— Written task —
Below are some records; reproduce every one of them exactly.

— Records for processing —
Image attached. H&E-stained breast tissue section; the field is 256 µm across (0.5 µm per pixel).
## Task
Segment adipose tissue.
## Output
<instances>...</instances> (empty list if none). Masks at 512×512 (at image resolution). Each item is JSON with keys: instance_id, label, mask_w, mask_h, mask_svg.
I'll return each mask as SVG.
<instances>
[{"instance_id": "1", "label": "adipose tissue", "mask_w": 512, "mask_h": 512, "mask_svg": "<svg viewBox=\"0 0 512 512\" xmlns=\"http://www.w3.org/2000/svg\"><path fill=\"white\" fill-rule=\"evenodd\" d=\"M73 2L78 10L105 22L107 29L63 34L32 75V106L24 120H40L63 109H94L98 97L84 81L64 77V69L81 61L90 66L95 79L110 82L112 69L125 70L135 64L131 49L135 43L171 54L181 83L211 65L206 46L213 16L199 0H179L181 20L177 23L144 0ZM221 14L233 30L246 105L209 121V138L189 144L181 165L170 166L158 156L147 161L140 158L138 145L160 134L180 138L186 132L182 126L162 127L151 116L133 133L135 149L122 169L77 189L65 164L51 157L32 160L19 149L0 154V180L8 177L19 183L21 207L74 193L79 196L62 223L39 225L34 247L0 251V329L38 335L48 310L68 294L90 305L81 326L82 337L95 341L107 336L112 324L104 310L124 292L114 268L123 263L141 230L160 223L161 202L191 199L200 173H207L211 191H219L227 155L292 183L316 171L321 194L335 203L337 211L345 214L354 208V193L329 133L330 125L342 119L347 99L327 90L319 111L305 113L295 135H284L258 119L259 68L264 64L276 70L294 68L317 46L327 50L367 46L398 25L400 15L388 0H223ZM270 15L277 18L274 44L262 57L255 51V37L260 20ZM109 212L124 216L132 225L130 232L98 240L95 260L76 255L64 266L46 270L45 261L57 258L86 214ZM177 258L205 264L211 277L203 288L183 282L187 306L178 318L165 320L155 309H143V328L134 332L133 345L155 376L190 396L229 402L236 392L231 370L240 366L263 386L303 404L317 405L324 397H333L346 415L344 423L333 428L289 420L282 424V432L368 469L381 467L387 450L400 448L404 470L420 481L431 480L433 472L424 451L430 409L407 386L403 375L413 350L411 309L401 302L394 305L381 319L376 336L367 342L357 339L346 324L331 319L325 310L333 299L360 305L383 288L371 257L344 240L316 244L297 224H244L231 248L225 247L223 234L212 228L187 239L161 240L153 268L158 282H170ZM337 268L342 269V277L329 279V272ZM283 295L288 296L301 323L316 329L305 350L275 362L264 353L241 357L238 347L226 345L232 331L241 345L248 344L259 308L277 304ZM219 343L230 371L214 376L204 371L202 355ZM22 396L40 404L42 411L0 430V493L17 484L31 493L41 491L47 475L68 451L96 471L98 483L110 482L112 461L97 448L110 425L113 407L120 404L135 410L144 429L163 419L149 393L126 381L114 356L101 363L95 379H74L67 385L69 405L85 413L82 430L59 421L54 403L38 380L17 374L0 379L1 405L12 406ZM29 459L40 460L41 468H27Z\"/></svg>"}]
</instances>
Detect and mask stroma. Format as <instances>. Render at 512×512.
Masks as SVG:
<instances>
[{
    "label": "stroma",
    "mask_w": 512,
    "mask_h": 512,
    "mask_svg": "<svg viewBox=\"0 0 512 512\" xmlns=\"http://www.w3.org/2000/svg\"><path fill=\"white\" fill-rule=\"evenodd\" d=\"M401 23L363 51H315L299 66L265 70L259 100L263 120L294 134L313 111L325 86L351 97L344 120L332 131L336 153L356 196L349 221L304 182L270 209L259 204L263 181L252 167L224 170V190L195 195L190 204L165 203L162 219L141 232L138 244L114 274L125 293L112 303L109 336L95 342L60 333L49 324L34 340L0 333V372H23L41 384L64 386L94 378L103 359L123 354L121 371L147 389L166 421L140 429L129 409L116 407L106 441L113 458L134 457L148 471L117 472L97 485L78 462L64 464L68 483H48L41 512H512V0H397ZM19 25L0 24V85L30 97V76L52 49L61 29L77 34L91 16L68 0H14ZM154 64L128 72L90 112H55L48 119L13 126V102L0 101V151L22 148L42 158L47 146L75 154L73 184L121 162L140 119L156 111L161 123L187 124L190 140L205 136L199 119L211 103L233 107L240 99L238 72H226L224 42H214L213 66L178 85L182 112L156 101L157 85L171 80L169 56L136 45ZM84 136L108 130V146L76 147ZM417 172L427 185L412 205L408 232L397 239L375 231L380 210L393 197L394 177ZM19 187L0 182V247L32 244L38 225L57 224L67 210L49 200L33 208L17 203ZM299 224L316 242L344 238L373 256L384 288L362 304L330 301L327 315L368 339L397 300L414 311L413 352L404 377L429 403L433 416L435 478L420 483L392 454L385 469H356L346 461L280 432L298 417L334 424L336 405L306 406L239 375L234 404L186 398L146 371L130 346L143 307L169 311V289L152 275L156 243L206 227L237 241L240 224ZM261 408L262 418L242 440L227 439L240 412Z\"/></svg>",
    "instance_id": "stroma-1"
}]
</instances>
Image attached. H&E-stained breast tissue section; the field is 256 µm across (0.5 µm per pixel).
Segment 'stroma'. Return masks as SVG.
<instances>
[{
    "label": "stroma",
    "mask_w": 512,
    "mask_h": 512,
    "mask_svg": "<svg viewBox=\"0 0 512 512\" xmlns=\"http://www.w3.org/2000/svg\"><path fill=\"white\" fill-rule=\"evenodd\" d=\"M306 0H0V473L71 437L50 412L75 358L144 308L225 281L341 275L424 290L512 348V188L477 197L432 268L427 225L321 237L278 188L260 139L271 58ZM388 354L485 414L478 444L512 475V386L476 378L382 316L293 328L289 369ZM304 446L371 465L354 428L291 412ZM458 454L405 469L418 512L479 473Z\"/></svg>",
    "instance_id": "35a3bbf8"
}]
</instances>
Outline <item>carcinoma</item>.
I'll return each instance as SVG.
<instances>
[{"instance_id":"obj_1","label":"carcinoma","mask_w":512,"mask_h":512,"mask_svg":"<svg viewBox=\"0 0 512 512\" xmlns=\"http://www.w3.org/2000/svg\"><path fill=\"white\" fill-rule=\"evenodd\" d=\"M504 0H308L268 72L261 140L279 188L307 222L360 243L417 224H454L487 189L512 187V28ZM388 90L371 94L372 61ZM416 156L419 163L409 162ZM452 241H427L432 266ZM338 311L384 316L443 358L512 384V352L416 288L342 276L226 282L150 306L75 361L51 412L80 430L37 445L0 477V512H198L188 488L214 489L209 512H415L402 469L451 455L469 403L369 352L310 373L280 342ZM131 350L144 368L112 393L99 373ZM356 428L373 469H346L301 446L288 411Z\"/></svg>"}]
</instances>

— Response —
Image attached. H&E-stained breast tissue section; the field is 256 µm across (0.5 µm per pixel).
## Task
Segment adipose tissue.
## Output
<instances>...</instances> (empty list if none). Masks at 512×512 (at image resolution). Each item is JSON with keys: instance_id, label, mask_w, mask_h, mask_svg.
I'll return each mask as SVG.
<instances>
[{"instance_id": "1", "label": "adipose tissue", "mask_w": 512, "mask_h": 512, "mask_svg": "<svg viewBox=\"0 0 512 512\" xmlns=\"http://www.w3.org/2000/svg\"><path fill=\"white\" fill-rule=\"evenodd\" d=\"M73 2L78 10L105 22L107 29L63 34L32 75V106L24 120H40L63 109H94L98 97L84 81L64 77V69L81 61L90 66L95 79L110 82L112 69L125 70L135 64L131 49L135 43L171 54L181 83L211 65L206 46L213 16L199 0H179L181 20L177 23L144 0ZM221 14L233 30L246 105L209 121V138L189 144L181 165L170 166L158 156L147 161L140 158L138 145L160 134L180 138L186 132L182 126L162 127L151 116L133 133L135 149L122 169L77 189L65 164L51 157L32 160L19 149L0 154V180L8 177L19 183L21 207L74 193L79 196L62 223L39 225L34 247L0 251V329L38 335L48 310L68 294L90 305L81 326L82 337L95 341L107 336L112 324L104 310L124 292L114 268L123 263L141 230L160 223L161 202L191 199L200 173H207L211 191H219L227 155L292 183L316 171L321 194L335 203L337 211L345 214L354 208V193L329 133L330 125L342 119L347 99L327 90L319 111L305 113L295 135H284L258 119L259 68L264 64L276 70L294 68L317 46L327 50L367 46L398 25L400 15L388 0H223ZM270 15L277 18L274 44L262 57L255 51V37L260 20ZM109 212L124 216L132 225L130 232L98 240L95 260L76 255L64 266L46 270L45 261L57 258L86 214ZM177 258L205 264L211 277L203 288L183 282L187 306L178 318L165 320L155 309H143V328L134 332L133 345L155 376L190 396L229 402L236 392L231 370L240 366L263 386L303 404L317 405L324 397H333L346 415L344 423L333 428L289 420L282 424V432L368 469L381 467L387 450L400 448L404 470L420 481L431 480L433 472L424 451L430 409L407 386L403 375L413 350L411 309L401 302L394 305L381 319L376 336L367 342L357 339L346 324L331 319L325 310L333 299L360 305L383 288L371 257L344 240L316 244L297 224H244L231 248L225 247L223 234L212 228L187 239L161 240L153 268L158 282H170ZM337 268L342 269V277L329 279V272ZM283 295L288 296L301 323L316 329L305 350L275 362L264 353L241 357L238 347L226 345L232 331L241 345L248 344L259 308L277 304ZM219 343L230 371L214 376L204 371L202 355ZM22 396L40 404L42 411L0 430V493L17 484L31 493L41 491L47 475L68 451L96 471L98 483L110 482L112 461L97 448L110 425L113 407L120 404L135 410L144 429L163 419L149 393L126 381L114 356L101 363L95 379H74L67 385L69 405L85 413L82 430L59 421L54 403L38 380L17 374L0 379L1 405L12 406ZM29 459L40 460L41 468H27Z\"/></svg>"}]
</instances>
Detect and mask stroma. Format as <instances>. Render at 512×512.
Masks as SVG:
<instances>
[{
    "label": "stroma",
    "mask_w": 512,
    "mask_h": 512,
    "mask_svg": "<svg viewBox=\"0 0 512 512\" xmlns=\"http://www.w3.org/2000/svg\"><path fill=\"white\" fill-rule=\"evenodd\" d=\"M401 23L363 51H315L299 66L265 70L259 100L263 120L294 134L313 111L325 86L351 97L344 120L332 131L336 153L356 196L349 221L304 182L270 209L259 204L263 181L252 167L224 170V190L195 195L190 204L165 203L162 219L141 232L138 244L114 274L125 293L112 303L109 336L95 342L60 333L49 324L34 340L0 333V372H23L41 384L64 386L94 378L103 359L123 354L121 371L147 389L166 421L140 429L129 409L116 407L106 441L113 458L134 457L148 471L117 472L97 485L78 462L64 464L68 483H48L41 512H512V0H397ZM19 25L0 24V85L30 97V76L52 49L61 29L77 34L91 16L68 0H14ZM154 64L128 72L90 112H55L48 119L13 126V102L0 101V151L22 148L42 158L47 146L75 154L73 184L121 162L140 119L156 111L161 123L187 124L190 140L205 136L199 119L211 103L233 107L240 99L238 72H226L224 42H214L213 66L178 85L182 112L156 101L157 85L171 80L169 56L136 45ZM84 136L108 130V146L76 147ZM417 172L427 185L412 205L408 232L397 239L375 231L380 210L393 197L394 177ZM19 187L0 182V247L32 244L38 225L57 224L67 210L49 200L33 208L17 203ZM299 224L316 242L344 238L373 256L384 288L362 304L330 301L327 315L368 339L397 300L414 311L413 352L404 377L429 403L433 416L435 478L420 483L392 454L385 469H356L346 461L280 432L298 417L334 424L336 405L306 406L239 375L234 404L186 398L146 371L130 346L143 307L169 311V289L152 275L156 243L206 227L237 241L240 224ZM261 408L262 418L242 440L227 439L240 412Z\"/></svg>",
    "instance_id": "stroma-1"
}]
</instances>
Image attached. H&E-stained breast tissue section; the field is 256 µm across (0.5 µm per pixel).
Segment 'stroma'. Return masks as SVG.
<instances>
[{
    "label": "stroma",
    "mask_w": 512,
    "mask_h": 512,
    "mask_svg": "<svg viewBox=\"0 0 512 512\" xmlns=\"http://www.w3.org/2000/svg\"><path fill=\"white\" fill-rule=\"evenodd\" d=\"M306 0H0V473L71 437L50 412L75 358L144 308L225 281L341 275L424 290L512 348V188L477 197L432 268L427 225L321 237L278 188L260 139L271 58ZM388 354L485 414L478 444L512 475V386L476 378L382 316L293 328L289 369ZM304 446L371 465L354 428L291 412ZM458 454L405 469L418 512L479 473Z\"/></svg>",
    "instance_id": "35a3bbf8"
}]
</instances>
Outline <item>carcinoma</item>.
I'll return each instance as SVG.
<instances>
[{"instance_id":"obj_1","label":"carcinoma","mask_w":512,"mask_h":512,"mask_svg":"<svg viewBox=\"0 0 512 512\" xmlns=\"http://www.w3.org/2000/svg\"><path fill=\"white\" fill-rule=\"evenodd\" d=\"M504 0H308L268 72L261 140L279 188L307 222L360 243L417 224H454L487 189L512 187V28ZM388 90L371 94L372 61ZM416 156L419 163L409 162ZM452 241H427L432 266ZM338 311L384 316L443 358L512 384V352L416 288L342 276L226 282L150 306L75 361L51 412L80 430L37 445L0 477V512H198L188 488L214 489L209 512H415L402 469L451 455L469 403L369 352L310 373L280 342ZM131 350L144 368L112 393L99 373ZM356 428L373 469H346L301 446L288 411Z\"/></svg>"}]
</instances>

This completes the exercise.